*** Provided entries ***

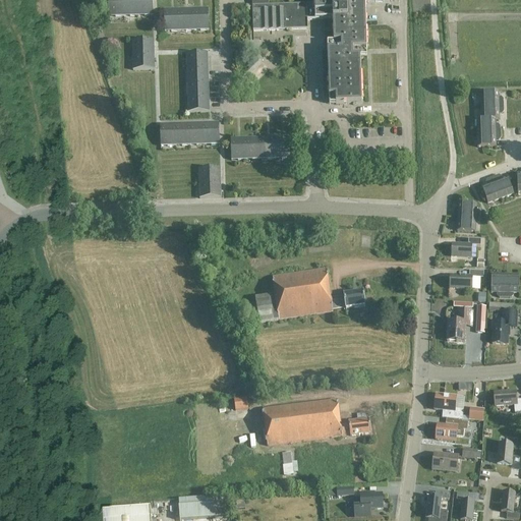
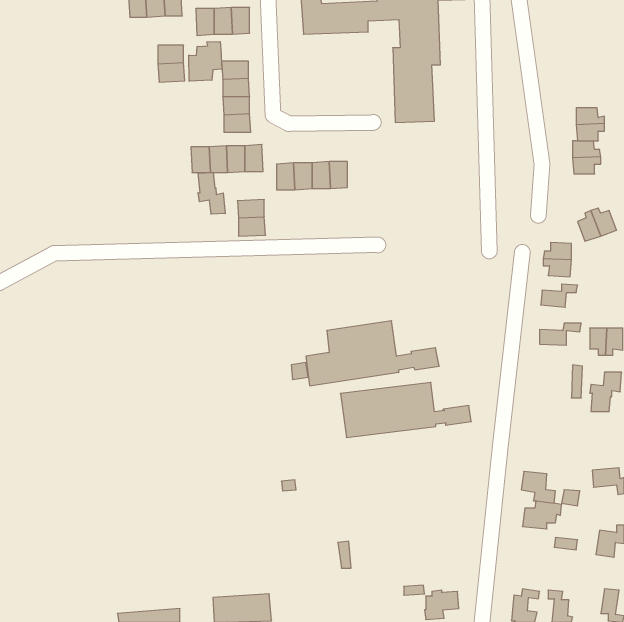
building: none -> [189,42,222,81]
building: none -> [198,173,225,214]
building: [446,307,471,340] -> none
building: [262,398,370,444] -> [340,382,471,437]
building: [431,451,458,470] -> none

***

▶ Your goal
The material above is to be output exactly, with each picture left out.

▶ Solved problem
building: none -> [189,42,222,81]
building: none -> [198,173,225,214]
building: [446,307,471,340] -> none
building: [262,398,370,444] -> [340,382,471,437]
building: [431,451,458,470] -> none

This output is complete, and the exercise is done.